Required action: Which lines below include the string "pink"? Please show each one.

Source data:
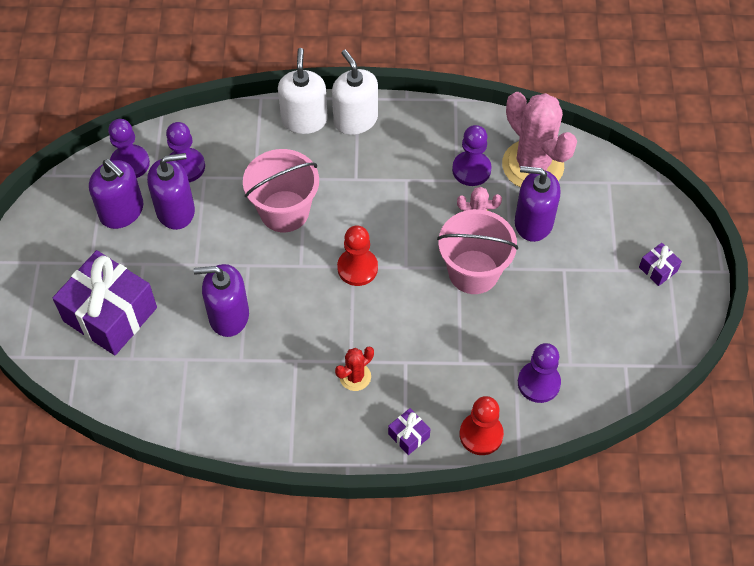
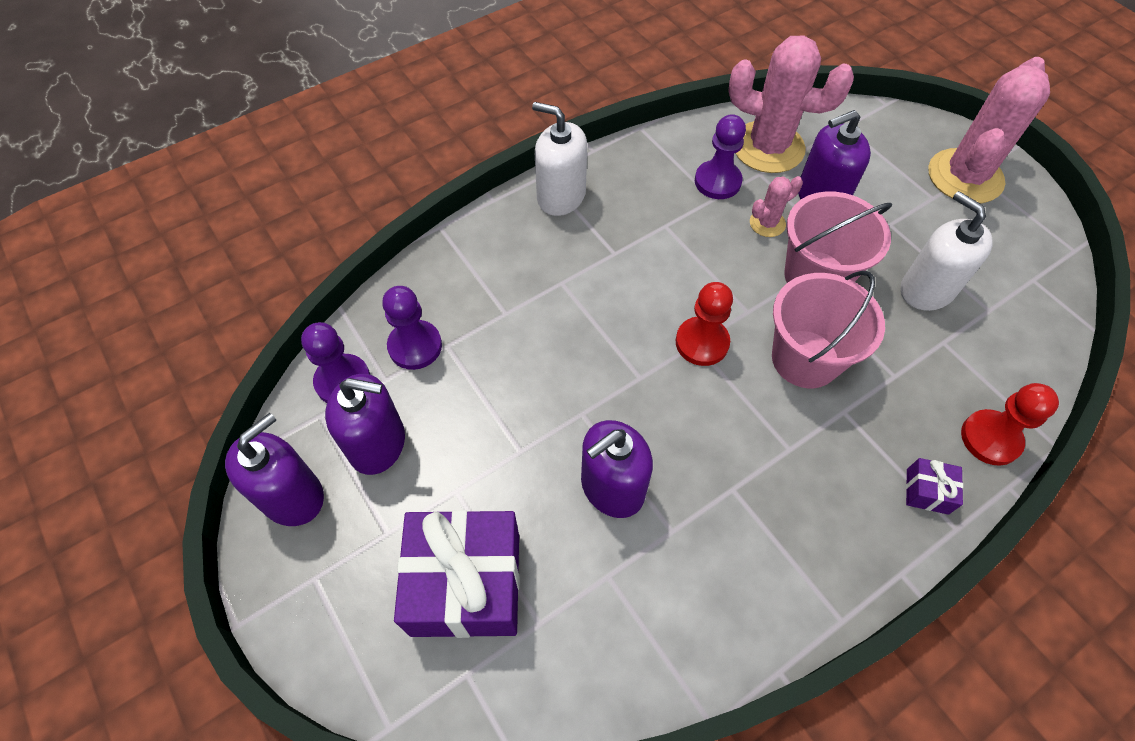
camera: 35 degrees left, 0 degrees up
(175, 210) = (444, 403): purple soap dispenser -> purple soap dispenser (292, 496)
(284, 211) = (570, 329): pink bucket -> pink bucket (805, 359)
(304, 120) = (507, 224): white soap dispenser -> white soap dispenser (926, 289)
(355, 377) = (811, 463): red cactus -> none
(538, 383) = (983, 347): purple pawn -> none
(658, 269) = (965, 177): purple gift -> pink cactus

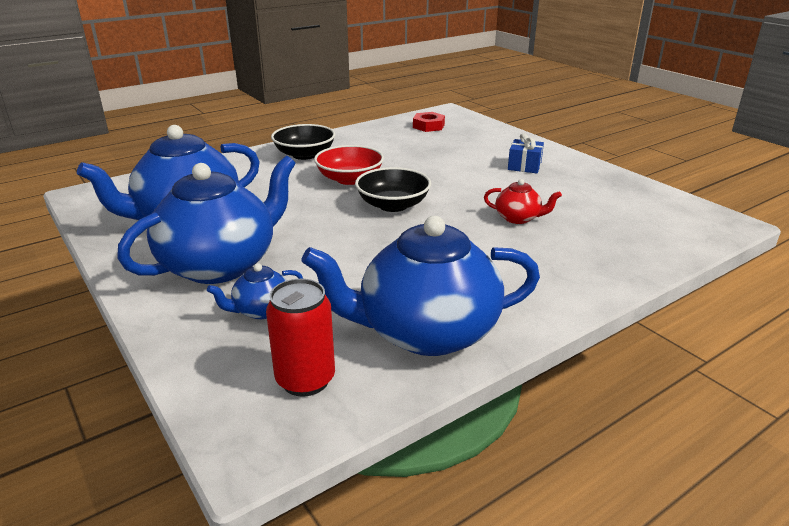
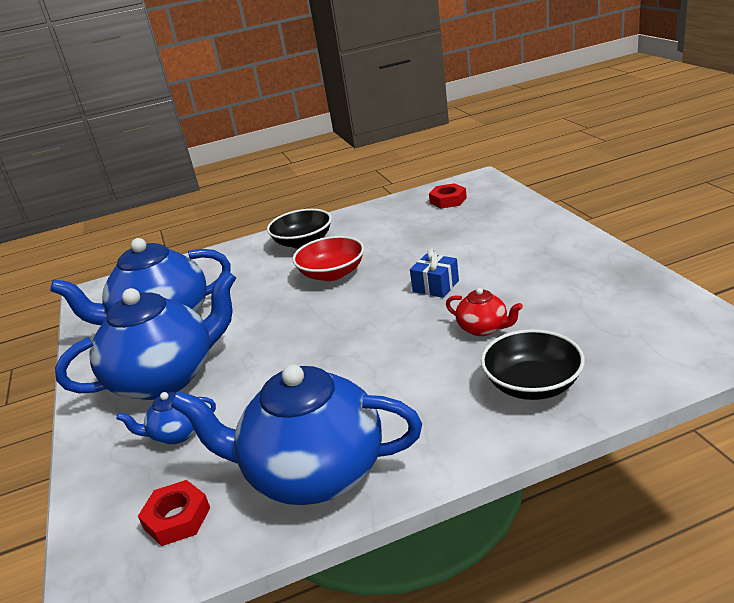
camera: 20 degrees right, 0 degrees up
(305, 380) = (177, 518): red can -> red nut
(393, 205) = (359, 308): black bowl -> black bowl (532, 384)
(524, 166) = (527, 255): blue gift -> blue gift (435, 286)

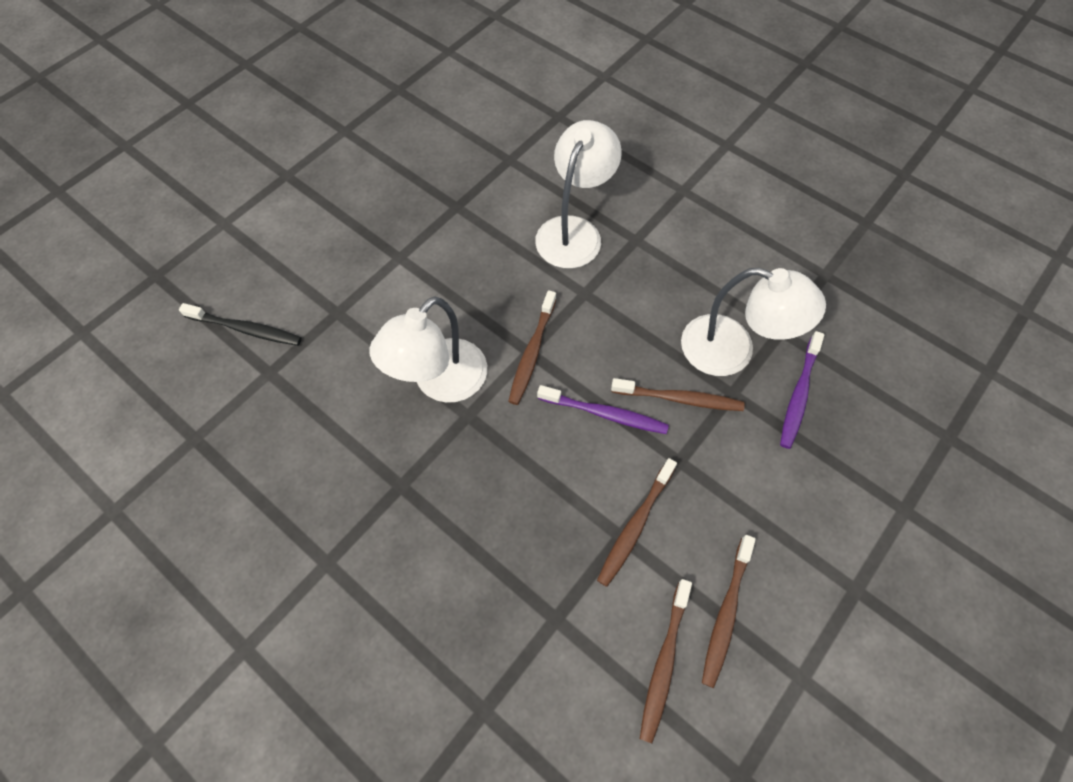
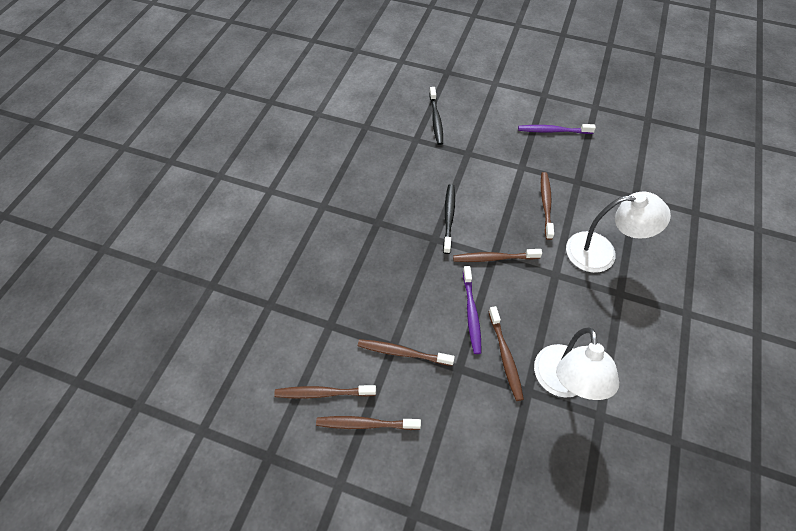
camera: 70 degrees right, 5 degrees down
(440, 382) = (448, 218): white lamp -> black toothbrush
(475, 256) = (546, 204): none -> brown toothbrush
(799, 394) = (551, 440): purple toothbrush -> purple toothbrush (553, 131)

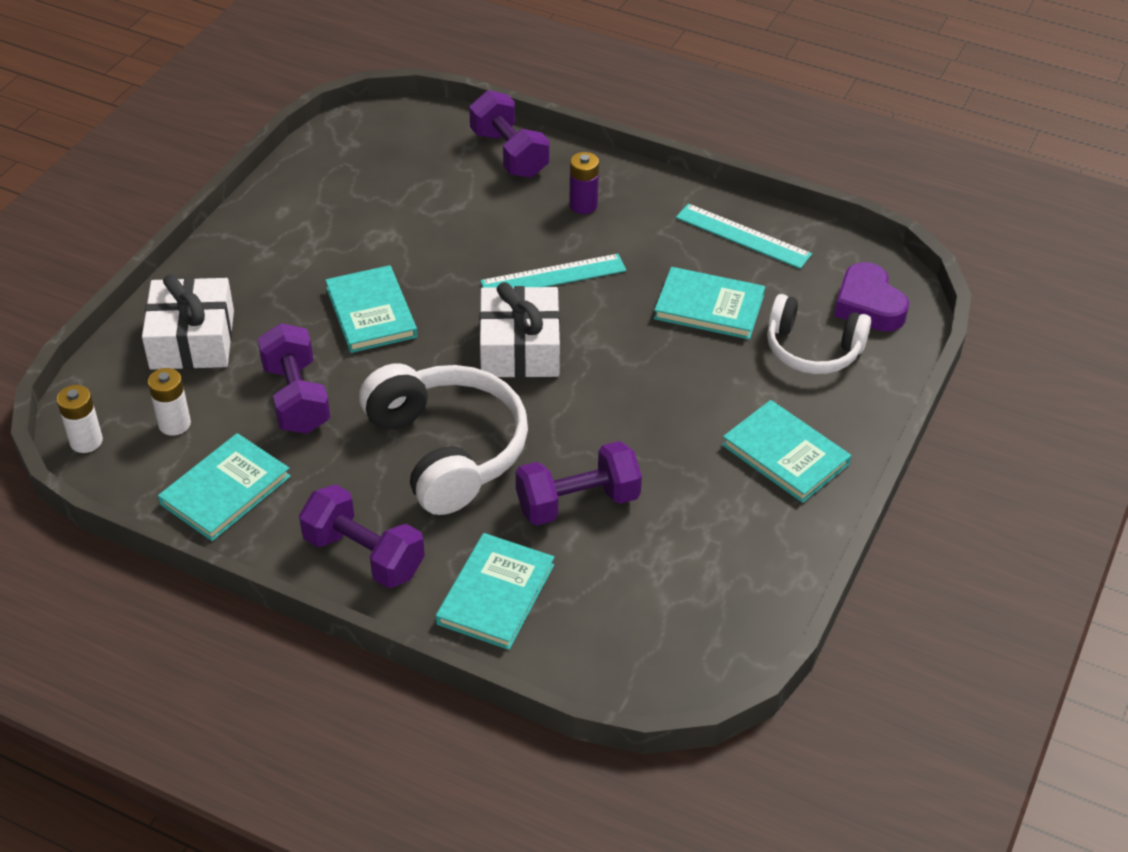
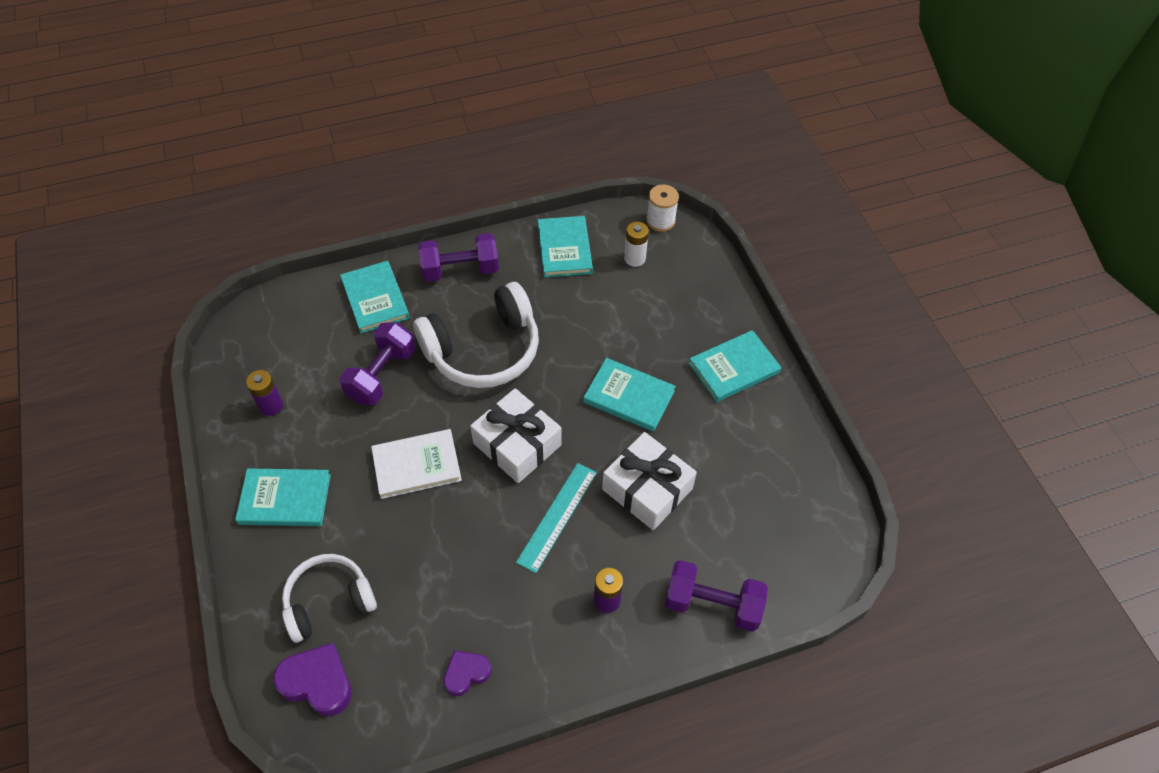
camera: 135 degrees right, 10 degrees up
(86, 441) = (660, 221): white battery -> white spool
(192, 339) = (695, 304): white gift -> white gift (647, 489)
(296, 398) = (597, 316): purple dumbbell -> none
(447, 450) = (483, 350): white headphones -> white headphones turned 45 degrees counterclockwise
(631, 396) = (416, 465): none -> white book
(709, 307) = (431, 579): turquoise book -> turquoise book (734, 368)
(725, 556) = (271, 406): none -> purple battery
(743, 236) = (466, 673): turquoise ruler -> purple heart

Output of the task:
(284, 211) = (570, 329): pink bucket -> pink bucket (805, 359)
(658, 269) = (965, 177): purple gift -> pink cactus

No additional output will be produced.